### WHAT YOU WILL DO
Repeat the listing in full, preserving every character.

══ SUPPLIED ENTRIES ══

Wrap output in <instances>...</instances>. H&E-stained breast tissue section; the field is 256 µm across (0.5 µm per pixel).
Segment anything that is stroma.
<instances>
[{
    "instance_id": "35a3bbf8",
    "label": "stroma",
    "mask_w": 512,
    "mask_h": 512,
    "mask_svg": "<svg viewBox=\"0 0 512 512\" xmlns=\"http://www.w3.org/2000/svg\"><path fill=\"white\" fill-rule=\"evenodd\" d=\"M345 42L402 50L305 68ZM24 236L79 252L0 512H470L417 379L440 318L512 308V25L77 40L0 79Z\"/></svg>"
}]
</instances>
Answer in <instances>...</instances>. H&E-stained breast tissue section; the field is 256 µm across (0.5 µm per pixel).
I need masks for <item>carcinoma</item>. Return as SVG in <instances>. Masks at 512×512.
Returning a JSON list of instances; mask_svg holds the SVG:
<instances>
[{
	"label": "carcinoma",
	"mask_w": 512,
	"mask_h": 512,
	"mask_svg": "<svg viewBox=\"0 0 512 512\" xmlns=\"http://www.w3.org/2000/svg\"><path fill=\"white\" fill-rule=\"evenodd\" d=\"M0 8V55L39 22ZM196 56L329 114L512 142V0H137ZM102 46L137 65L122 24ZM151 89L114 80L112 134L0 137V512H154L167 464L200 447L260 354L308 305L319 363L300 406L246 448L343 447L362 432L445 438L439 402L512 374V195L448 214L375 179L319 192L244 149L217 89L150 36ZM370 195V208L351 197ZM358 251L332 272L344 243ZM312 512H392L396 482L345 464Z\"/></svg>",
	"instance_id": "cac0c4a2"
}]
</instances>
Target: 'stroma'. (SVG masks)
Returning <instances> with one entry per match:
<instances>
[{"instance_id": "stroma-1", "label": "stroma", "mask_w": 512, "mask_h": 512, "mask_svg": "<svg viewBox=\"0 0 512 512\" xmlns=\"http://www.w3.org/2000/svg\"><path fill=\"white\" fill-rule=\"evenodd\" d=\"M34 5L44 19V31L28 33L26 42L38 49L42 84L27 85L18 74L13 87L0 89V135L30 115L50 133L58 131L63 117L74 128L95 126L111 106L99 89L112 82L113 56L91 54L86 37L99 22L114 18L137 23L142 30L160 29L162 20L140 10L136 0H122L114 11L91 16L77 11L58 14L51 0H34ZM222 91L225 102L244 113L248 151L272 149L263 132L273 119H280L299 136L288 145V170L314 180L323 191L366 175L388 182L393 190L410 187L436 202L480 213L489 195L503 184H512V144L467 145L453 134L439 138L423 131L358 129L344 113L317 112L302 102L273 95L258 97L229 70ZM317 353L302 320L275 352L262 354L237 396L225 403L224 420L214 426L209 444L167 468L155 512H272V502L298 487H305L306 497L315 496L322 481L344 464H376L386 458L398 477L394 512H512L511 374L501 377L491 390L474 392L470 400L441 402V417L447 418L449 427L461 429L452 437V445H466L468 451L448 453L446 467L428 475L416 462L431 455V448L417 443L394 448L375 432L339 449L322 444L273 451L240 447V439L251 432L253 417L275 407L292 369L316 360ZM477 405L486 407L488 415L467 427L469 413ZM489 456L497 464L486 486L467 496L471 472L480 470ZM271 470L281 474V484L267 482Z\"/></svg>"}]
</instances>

═══

### RESULT OF THE TASK
Wrap output in <instances>...</instances>. H&E-stained breast tissue section; the field is 256 µm across (0.5 µm per pixel).
Segment anything that is stroma.
<instances>
[{
    "instance_id": "35a3bbf8",
    "label": "stroma",
    "mask_w": 512,
    "mask_h": 512,
    "mask_svg": "<svg viewBox=\"0 0 512 512\" xmlns=\"http://www.w3.org/2000/svg\"><path fill=\"white\" fill-rule=\"evenodd\" d=\"M345 42L402 50L305 68ZM24 236L79 252L0 512H470L417 379L440 318L512 308V25L77 40L0 79Z\"/></svg>"
}]
</instances>
Answer in <instances>...</instances>. H&E-stained breast tissue section; the field is 256 µm across (0.5 µm per pixel).
I need masks for <item>carcinoma</item>. Return as SVG in <instances>. Masks at 512×512.
Returning a JSON list of instances; mask_svg holds the SVG:
<instances>
[{
	"label": "carcinoma",
	"mask_w": 512,
	"mask_h": 512,
	"mask_svg": "<svg viewBox=\"0 0 512 512\" xmlns=\"http://www.w3.org/2000/svg\"><path fill=\"white\" fill-rule=\"evenodd\" d=\"M0 8V55L39 22ZM196 56L329 114L512 142V0H137ZM102 46L137 65L122 24ZM151 89L114 80L112 134L0 137V512H154L167 464L200 447L260 354L308 305L319 363L300 406L246 448L343 447L362 432L445 438L439 402L512 374V195L448 214L375 179L319 192L244 149L217 89L150 36ZM370 195V208L351 197ZM358 251L332 272L344 243ZM312 512H392L396 482L345 464Z\"/></svg>",
	"instance_id": "cac0c4a2"
}]
</instances>
Target: 'stroma'. (SVG masks)
Returning <instances> with one entry per match:
<instances>
[{"instance_id": "stroma-1", "label": "stroma", "mask_w": 512, "mask_h": 512, "mask_svg": "<svg viewBox=\"0 0 512 512\" xmlns=\"http://www.w3.org/2000/svg\"><path fill=\"white\" fill-rule=\"evenodd\" d=\"M34 5L44 19V31L28 33L26 42L38 49L42 84L27 85L18 74L13 87L0 89V135L30 115L50 133L58 131L63 117L74 128L95 126L111 106L99 89L112 82L113 56L91 54L86 37L99 22L114 18L137 23L142 30L160 29L162 20L140 10L136 0H122L114 11L91 16L77 11L58 14L51 0H34ZM222 91L225 102L244 113L248 151L272 149L263 132L273 119H280L299 136L288 145V170L314 180L323 191L366 175L388 182L393 190L410 187L436 202L480 213L489 195L503 184H512V144L467 145L453 134L439 138L423 131L358 129L344 113L317 112L302 102L273 95L258 97L229 70ZM317 353L302 320L275 352L262 354L237 396L225 403L224 420L214 426L209 444L167 468L155 512H272V502L298 487H305L306 497L315 496L322 481L344 464H376L386 458L398 477L394 512H512L511 374L501 377L491 390L474 392L470 400L441 402V417L447 418L449 427L461 429L452 437V445H466L468 451L448 453L446 467L428 475L416 462L431 455V448L417 443L394 448L375 432L339 449L322 444L273 451L240 447V439L251 432L253 417L275 407L292 369L316 360ZM477 405L486 407L488 415L467 427L469 413ZM489 456L497 464L486 486L467 496L471 472L480 470ZM271 470L281 474V484L267 482Z\"/></svg>"}]
</instances>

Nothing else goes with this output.